►

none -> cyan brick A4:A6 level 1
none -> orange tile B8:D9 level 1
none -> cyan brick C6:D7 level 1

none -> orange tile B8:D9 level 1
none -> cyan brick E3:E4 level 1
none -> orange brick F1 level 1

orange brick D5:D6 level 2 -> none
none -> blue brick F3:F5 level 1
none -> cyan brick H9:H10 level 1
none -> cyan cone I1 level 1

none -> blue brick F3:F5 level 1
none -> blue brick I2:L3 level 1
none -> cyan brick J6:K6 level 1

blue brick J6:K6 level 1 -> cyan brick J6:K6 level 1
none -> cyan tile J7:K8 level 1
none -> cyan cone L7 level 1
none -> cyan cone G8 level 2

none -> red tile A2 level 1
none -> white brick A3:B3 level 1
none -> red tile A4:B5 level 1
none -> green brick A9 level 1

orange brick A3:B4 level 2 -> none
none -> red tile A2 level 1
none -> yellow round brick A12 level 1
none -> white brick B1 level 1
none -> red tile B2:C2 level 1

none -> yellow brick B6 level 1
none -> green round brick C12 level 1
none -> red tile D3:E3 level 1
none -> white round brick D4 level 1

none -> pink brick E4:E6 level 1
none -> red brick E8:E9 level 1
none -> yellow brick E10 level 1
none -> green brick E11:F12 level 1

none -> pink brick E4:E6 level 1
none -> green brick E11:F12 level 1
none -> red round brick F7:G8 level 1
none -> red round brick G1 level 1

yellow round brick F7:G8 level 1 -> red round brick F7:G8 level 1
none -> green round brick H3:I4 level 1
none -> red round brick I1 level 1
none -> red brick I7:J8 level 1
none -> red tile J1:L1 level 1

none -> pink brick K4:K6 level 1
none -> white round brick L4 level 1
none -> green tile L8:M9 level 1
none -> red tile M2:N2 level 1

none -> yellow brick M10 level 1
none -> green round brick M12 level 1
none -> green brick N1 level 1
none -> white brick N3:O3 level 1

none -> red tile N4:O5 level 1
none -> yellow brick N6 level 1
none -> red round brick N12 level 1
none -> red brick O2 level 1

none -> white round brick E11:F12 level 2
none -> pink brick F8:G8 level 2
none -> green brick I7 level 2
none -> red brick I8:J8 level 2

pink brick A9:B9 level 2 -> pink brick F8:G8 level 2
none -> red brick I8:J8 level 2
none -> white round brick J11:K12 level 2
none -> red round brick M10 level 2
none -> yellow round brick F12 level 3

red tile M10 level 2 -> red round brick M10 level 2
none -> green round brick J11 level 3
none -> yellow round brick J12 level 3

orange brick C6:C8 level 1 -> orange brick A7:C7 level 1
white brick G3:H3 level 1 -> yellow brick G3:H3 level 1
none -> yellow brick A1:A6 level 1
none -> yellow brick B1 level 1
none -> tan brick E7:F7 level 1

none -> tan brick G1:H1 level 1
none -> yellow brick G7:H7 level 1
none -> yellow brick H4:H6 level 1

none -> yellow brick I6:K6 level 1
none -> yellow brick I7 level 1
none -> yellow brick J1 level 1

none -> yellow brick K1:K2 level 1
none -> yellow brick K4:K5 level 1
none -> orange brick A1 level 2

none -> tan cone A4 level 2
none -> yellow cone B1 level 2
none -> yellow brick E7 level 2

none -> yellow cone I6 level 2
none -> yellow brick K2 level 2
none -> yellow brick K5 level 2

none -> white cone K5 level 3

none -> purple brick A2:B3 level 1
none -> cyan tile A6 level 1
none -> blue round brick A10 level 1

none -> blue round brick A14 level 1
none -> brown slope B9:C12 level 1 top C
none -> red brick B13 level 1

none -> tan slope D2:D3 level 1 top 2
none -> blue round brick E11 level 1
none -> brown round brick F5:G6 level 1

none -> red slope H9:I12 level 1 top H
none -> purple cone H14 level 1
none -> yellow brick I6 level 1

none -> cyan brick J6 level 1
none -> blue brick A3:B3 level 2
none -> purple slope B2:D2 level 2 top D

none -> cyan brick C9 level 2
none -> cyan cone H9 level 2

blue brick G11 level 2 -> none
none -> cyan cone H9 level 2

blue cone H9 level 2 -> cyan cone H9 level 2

◄

◆ **TASK DIRECTIONS**
For each line above that contains "cone", make a copy.

◆ **RESULT OF THE TASK**
none -> cyan cone I1 level 1
none -> cyan cone L7 level 1
none -> cyan cone G8 level 2
none -> tan cone A4 level 2
none -> yellow cone B1 level 2
none -> yellow cone I6 level 2
none -> white cone K5 level 3
none -> purple cone H14 level 1
none -> cyan cone H9 level 2
none -> cyan cone H9 level 2
blue cone H9 level 2 -> cyan cone H9 level 2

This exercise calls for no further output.